● WHAT YOU ARE ASKED TO DO:
State the number of lines in the following material that contain the string "pink", and nothing else.
══════════════════════════════
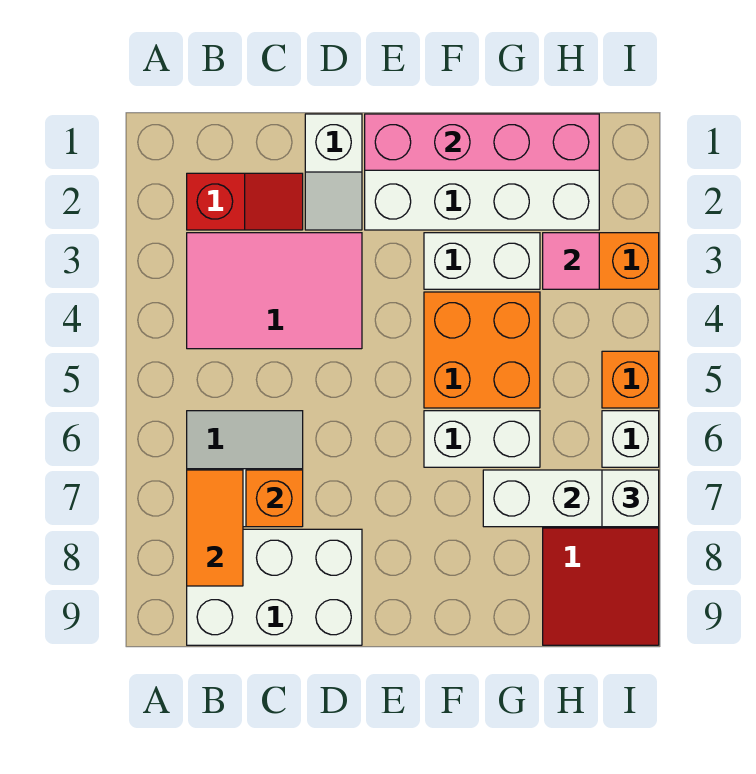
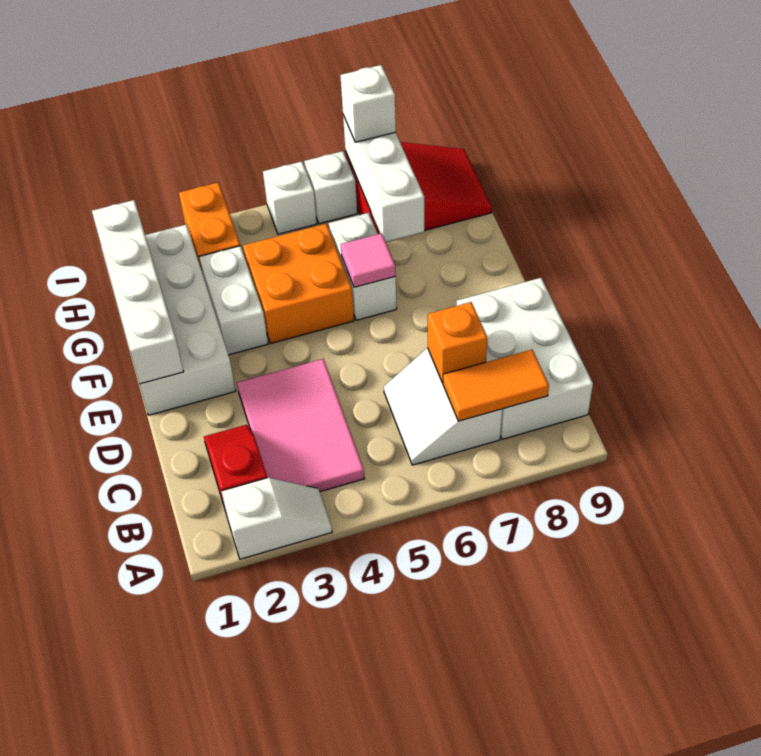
white slope D1:D2 level 1 top 1 -> white slope A2:A3 level 1 top 2
pink brick E1:H1 level 2 -> white brick E1:H1 level 2
pink tile H3 level 2 -> pink tile F6 level 2
orange brick I5 level 1 -> white brick I5 level 1

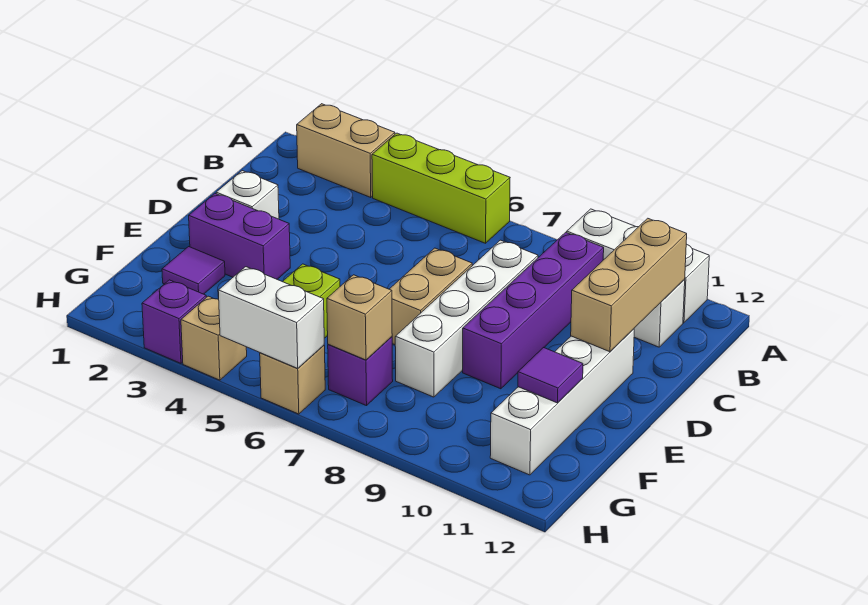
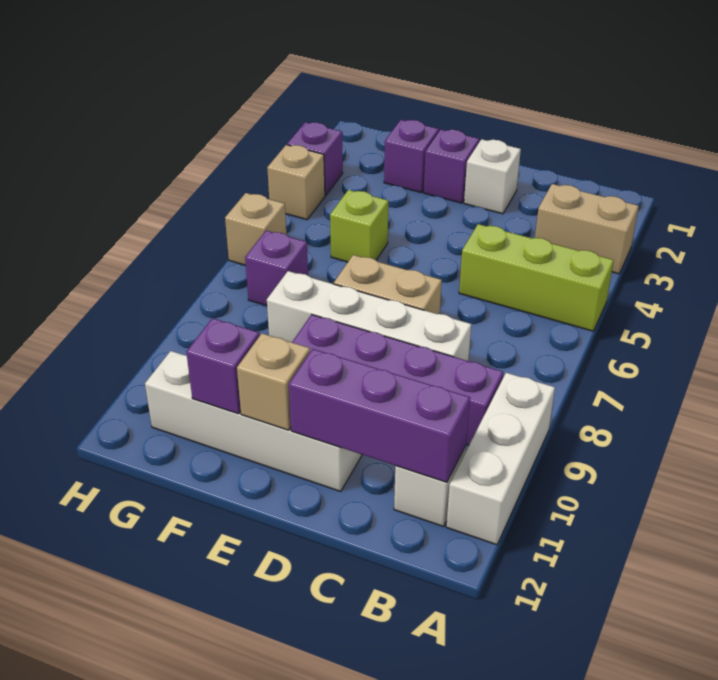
tan brick A2:A3 level 1 -> tan brick A3:B3 level 1
lime brick A4:A6 level 1 -> lime brick A5:C5 level 1
tan brick B11:D11 level 2 -> purple brick B11:D11 level 2
purple brick E2:E3 level 1 -> purple brick E2 level 1
purple tile F2 level 1 -> purple brick F2 level 1
purple tile F11 level 2 -> purple brick F11 level 2
tan brick G7 level 2 -> tan brick E11 level 2
white brick H5:H6 level 2 -> none

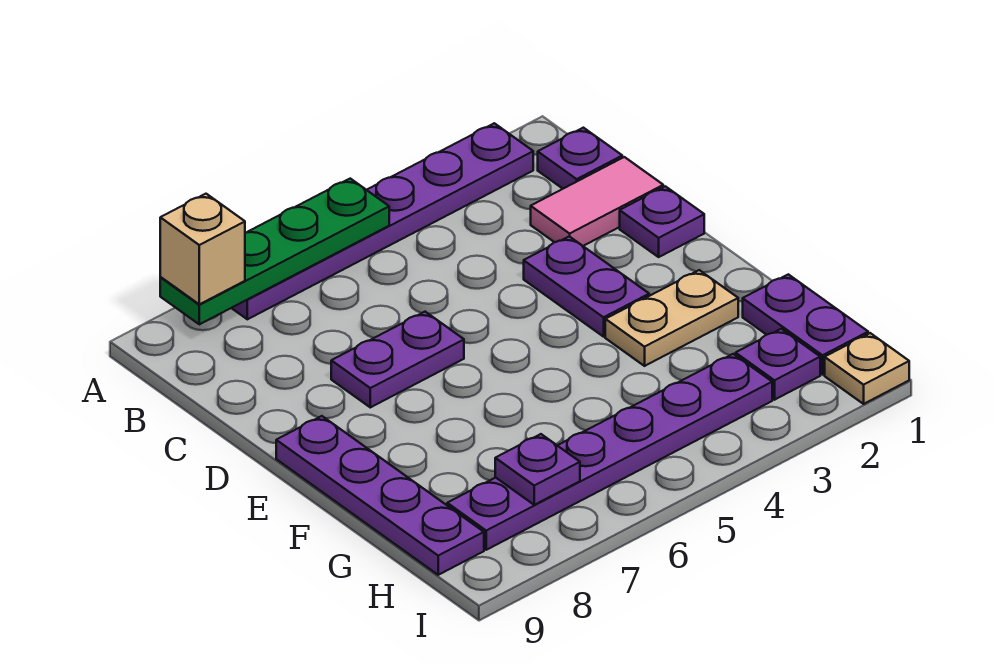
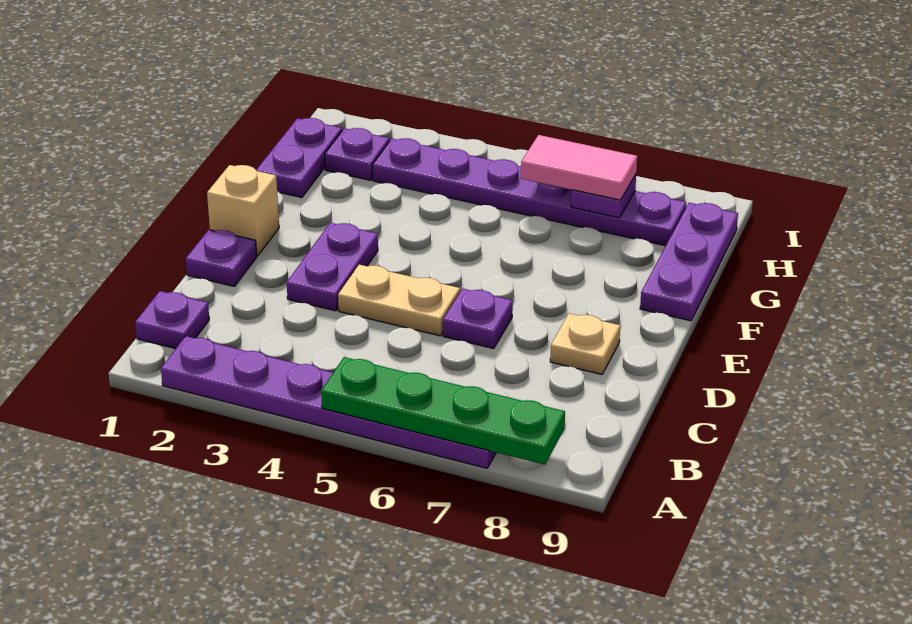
tan brick A8 level 3 -> tan brick E1 level 1
pink tile C1:C2 level 1 -> pink tile H6:H7 level 3
purple plate D6:D7 level 1 -> purple plate D6 level 1
purple plate E9:H9 level 1 -> purple plate F9:H9 level 1
tan plate F2:F3 level 1 -> tan plate D4:D5 level 1
tan plate I1 level 1 -> tan plate D8 level 1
══════════════════════════════
● WORKED SOLUTION:
3